• _EXERCISE_
Copy out, unchanged, every line from the start of the records to the line that contains "none -> green slope C1:D1 level 1 top C", and stop there.

Items listed in a dataset:
--------------------------------
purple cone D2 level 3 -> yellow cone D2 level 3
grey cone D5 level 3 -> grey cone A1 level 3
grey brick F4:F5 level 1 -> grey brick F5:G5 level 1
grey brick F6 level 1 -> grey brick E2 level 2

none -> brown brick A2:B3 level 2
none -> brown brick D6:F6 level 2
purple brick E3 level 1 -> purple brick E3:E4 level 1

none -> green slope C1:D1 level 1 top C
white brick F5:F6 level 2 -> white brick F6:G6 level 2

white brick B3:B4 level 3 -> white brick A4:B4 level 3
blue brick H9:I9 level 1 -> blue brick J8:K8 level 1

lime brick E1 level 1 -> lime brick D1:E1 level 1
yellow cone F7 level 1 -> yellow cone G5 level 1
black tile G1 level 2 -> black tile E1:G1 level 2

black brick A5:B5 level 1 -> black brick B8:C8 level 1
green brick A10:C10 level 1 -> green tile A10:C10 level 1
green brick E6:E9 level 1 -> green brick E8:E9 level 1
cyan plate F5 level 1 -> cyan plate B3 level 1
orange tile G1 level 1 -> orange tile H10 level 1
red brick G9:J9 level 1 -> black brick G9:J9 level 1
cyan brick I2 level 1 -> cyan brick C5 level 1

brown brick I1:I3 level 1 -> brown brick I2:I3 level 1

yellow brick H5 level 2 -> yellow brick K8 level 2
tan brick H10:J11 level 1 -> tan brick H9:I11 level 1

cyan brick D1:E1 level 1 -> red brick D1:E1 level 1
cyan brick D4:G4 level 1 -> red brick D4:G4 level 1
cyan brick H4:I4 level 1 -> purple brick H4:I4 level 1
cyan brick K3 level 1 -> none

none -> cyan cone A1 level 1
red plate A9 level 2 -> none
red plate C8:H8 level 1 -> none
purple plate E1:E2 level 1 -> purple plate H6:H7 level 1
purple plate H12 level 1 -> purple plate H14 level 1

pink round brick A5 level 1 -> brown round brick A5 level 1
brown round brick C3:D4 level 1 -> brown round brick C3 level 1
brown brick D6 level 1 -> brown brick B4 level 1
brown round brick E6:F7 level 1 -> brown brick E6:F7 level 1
--------------------------------
• _TASK ANSWER_
purple cone D2 level 3 -> yellow cone D2 level 3
grey cone D5 level 3 -> grey cone A1 level 3
grey brick F4:F5 level 1 -> grey brick F5:G5 level 1
grey brick F6 level 1 -> grey brick E2 level 2

none -> brown brick A2:B3 level 2
none -> brown brick D6:F6 level 2
purple brick E3 level 1 -> purple brick E3:E4 level 1

none -> green slope C1:D1 level 1 top C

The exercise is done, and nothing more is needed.